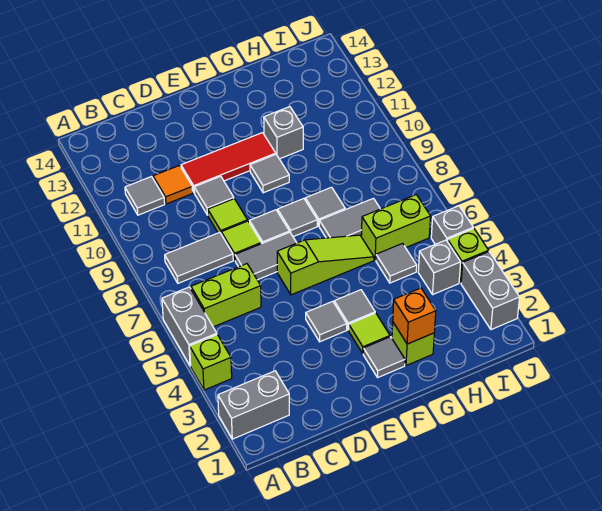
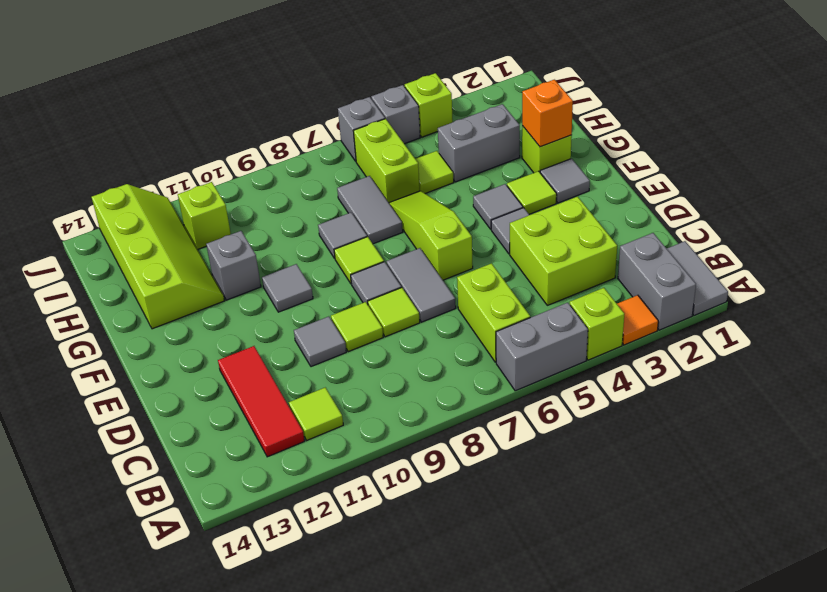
grey tile B8:C8 level 1 -> grey tile A1:B1 level 1
grey tile B11 level 1 -> lime tile B11 level 1
none -> lime brick C3:D4 level 1
orange tile C11 level 1 -> orange tile A3 level 1
red tile D11:F11 level 1 -> red tile B12:D12 level 1
grey tile F8 level 1 -> lime tile F8 level 1
none -> lime slope G12:J13 level 1 top 13
grey tile H5 level 1 -> lime tile H5 level 1
grey brick I4 level 1 -> grey brick J6 level 1
none -> lime brick I11 level 1
grey brick J2:J3 level 1 -> grey brick H3:H4 level 1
....
(EXERCISE DETAILS): Everything from the line that contains "none -> lime brick I11 level 1" to the last line of the entries above should be repeated word for word, both lines included, with no other output.

(REPLY):
none -> lime brick I11 level 1
grey brick J2:J3 level 1 -> grey brick H3:H4 level 1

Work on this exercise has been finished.